** DATASET ENTRIES follows **
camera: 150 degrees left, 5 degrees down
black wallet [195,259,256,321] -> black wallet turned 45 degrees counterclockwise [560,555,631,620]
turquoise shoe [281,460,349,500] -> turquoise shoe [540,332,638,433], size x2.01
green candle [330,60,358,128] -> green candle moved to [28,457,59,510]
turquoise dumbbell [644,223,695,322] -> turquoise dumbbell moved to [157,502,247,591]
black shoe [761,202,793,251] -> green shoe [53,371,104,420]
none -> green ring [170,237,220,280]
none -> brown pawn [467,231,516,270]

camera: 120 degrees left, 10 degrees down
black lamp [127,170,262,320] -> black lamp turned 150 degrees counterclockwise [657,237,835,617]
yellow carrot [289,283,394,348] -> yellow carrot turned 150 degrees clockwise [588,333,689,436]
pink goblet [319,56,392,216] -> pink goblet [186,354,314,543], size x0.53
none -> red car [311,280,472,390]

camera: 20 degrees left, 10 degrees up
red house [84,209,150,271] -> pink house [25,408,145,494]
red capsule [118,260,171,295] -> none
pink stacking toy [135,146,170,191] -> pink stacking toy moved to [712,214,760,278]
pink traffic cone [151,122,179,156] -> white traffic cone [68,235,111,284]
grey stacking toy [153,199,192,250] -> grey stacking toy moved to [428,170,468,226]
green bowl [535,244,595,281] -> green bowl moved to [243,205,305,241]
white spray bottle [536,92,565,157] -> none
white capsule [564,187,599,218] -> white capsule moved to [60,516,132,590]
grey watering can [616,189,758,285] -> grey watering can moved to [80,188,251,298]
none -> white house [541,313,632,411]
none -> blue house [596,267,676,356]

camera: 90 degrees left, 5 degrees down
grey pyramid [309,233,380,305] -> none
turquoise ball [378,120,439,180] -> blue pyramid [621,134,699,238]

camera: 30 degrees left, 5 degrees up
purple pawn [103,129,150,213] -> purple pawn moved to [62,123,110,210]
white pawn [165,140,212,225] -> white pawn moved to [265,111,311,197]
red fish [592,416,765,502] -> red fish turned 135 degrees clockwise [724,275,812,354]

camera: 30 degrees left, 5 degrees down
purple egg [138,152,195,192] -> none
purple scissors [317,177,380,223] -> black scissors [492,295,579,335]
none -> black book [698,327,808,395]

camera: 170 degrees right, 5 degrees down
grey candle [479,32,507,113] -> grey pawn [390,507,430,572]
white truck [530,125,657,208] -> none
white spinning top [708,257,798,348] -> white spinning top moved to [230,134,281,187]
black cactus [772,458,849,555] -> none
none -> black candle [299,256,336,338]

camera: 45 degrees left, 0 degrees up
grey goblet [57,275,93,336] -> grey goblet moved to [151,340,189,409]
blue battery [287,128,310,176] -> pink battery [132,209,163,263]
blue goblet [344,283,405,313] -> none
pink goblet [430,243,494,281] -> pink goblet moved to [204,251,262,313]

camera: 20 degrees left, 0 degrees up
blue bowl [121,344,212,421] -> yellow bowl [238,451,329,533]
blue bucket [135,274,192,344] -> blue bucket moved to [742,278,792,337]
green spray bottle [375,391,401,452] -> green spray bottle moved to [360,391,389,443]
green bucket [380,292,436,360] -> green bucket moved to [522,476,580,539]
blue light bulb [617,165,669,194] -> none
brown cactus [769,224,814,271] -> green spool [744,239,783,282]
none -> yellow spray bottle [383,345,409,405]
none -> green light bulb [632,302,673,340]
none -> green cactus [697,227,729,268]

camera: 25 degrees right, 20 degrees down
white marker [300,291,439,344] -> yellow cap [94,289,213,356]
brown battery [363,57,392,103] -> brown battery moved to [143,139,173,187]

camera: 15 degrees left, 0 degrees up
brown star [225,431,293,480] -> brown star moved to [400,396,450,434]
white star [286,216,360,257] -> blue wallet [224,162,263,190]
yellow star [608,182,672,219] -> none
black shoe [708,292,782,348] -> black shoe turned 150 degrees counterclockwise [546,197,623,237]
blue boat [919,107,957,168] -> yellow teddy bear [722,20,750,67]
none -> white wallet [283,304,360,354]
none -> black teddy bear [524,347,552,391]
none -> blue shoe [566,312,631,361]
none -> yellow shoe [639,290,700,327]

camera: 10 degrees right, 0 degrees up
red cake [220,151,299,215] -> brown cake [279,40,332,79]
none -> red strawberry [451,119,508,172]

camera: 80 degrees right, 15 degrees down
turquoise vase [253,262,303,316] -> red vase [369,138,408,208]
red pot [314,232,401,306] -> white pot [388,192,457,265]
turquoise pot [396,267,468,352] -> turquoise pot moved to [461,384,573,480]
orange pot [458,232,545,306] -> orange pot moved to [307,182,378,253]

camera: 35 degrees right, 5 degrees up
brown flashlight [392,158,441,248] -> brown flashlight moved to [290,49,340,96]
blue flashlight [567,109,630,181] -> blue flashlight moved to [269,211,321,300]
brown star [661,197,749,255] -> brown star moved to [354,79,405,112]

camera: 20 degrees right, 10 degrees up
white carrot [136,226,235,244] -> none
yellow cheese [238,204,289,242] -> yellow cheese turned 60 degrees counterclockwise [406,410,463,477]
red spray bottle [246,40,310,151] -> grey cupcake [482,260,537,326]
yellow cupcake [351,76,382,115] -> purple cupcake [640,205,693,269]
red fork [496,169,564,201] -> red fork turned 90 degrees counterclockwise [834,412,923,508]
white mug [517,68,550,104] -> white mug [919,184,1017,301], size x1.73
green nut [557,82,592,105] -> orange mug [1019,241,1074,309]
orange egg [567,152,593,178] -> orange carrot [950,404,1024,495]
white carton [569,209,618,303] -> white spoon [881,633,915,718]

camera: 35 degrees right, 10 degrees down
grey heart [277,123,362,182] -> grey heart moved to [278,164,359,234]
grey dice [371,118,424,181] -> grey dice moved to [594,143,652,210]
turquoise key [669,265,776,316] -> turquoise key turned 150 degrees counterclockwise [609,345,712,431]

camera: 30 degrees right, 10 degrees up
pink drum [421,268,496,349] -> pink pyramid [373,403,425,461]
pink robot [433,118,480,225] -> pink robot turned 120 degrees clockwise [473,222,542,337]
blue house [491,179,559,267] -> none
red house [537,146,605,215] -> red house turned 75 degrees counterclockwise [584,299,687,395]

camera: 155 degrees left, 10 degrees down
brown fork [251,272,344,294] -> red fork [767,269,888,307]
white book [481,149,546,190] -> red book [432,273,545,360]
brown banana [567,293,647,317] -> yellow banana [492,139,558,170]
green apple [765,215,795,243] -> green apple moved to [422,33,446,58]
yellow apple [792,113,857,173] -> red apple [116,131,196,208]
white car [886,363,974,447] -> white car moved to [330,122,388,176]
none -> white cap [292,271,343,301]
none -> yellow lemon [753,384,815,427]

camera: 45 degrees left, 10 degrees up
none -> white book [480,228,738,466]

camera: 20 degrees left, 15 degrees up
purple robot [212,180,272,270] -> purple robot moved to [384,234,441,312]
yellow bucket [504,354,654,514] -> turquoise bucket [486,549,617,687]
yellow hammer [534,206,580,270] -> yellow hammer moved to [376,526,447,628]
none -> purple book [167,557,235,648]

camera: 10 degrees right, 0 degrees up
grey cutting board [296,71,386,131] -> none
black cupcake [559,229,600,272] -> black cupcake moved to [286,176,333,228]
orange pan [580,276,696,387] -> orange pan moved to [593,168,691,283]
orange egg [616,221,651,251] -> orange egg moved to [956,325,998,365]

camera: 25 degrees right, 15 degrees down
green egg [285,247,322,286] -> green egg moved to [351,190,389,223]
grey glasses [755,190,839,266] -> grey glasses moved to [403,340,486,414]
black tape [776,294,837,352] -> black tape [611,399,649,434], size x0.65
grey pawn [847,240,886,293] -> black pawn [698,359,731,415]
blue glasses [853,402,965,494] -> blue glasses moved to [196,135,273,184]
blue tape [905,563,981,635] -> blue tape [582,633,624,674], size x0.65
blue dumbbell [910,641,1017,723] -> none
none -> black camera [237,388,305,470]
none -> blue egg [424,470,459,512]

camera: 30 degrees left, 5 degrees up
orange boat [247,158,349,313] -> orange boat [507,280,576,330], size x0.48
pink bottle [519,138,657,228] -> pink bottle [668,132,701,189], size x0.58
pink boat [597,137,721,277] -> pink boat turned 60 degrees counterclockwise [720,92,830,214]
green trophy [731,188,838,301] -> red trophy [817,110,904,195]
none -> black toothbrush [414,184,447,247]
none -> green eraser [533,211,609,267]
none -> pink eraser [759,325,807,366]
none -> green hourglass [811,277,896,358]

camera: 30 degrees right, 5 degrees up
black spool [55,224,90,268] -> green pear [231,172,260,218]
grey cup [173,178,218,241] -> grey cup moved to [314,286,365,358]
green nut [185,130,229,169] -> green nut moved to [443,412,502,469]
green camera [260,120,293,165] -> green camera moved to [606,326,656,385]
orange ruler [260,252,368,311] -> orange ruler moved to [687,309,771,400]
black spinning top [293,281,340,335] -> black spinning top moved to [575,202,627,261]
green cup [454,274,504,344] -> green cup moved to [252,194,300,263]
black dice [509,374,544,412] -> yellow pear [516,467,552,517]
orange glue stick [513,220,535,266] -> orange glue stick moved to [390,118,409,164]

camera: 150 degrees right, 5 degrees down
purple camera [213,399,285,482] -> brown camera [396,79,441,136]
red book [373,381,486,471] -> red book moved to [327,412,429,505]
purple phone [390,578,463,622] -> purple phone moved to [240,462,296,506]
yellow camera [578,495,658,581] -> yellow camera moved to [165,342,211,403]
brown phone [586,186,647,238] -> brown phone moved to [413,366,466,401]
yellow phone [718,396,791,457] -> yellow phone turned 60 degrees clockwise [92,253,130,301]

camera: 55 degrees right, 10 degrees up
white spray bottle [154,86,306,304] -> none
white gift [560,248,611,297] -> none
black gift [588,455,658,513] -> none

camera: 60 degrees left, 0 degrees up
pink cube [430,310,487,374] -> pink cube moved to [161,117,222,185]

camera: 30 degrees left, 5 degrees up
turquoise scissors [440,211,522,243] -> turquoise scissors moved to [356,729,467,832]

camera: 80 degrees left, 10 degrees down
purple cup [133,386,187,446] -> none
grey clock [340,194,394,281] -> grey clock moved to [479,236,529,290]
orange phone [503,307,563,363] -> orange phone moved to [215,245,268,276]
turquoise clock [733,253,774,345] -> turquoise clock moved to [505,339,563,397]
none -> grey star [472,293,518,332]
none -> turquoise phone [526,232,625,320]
** End of DATASET ENTRIES **
• _TRY IT_
Taking the listing above as the source, transcribe only the lines starting at the line with "green bucket [380,292,436,360]" and going through the line with "camera: 15 degrees left, 0 degrees up", unaltered and with both ends included.

• _RESULT FOR THIS TASK_
green bucket [380,292,436,360] -> green bucket moved to [522,476,580,539]
blue light bulb [617,165,669,194] -> none
brown cactus [769,224,814,271] -> green spool [744,239,783,282]
none -> yellow spray bottle [383,345,409,405]
none -> green light bulb [632,302,673,340]
none -> green cactus [697,227,729,268]

camera: 25 degrees right, 20 degrees down
white marker [300,291,439,344] -> yellow cap [94,289,213,356]
brown battery [363,57,392,103] -> brown battery moved to [143,139,173,187]

camera: 15 degrees left, 0 degrees up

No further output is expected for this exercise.